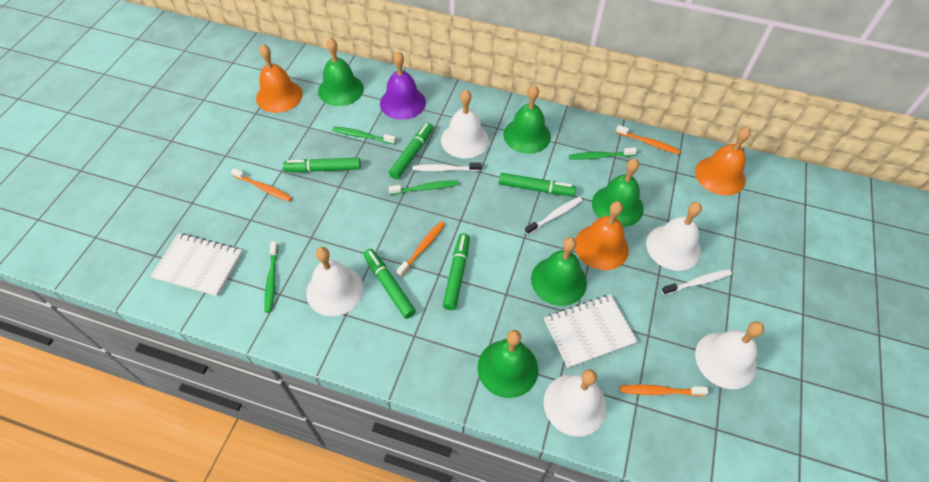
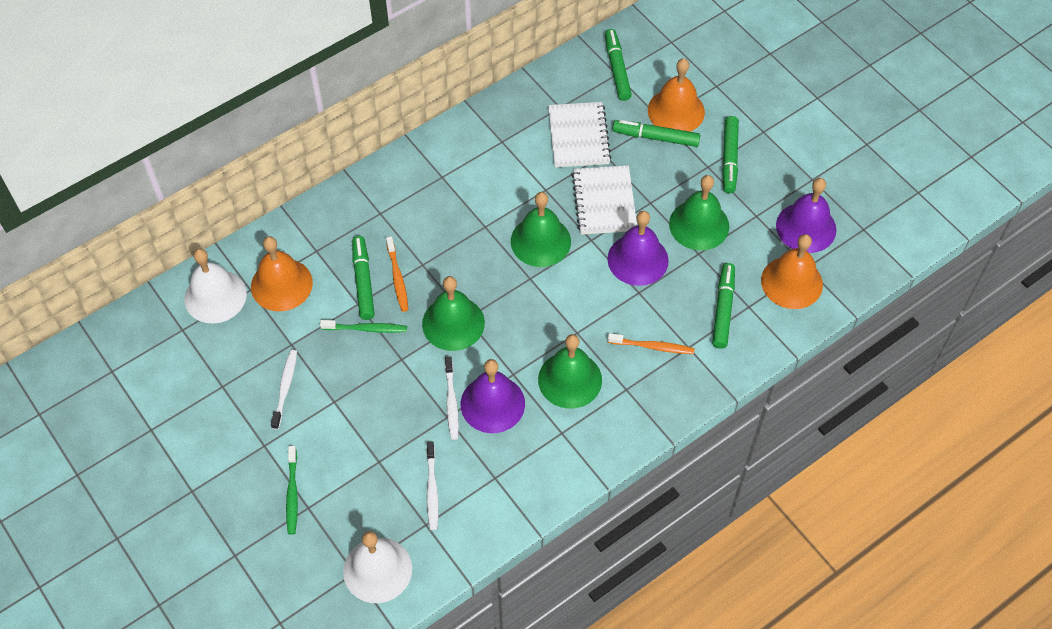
green bell: 5 -> 4
green toothbrush: 4 -> 2
orange toothbrush: 4 -> 2
purple bell: 1 -> 3
white bell: 5 -> 2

• [TASK TO CARRY OUT]: Exact copy, no pictures: return the entries word for word.

• [WRITTEN SOLUTION]:
green bell: 5 -> 4
green toothbrush: 4 -> 2
orange toothbrush: 4 -> 2
purple bell: 1 -> 3
white bell: 5 -> 2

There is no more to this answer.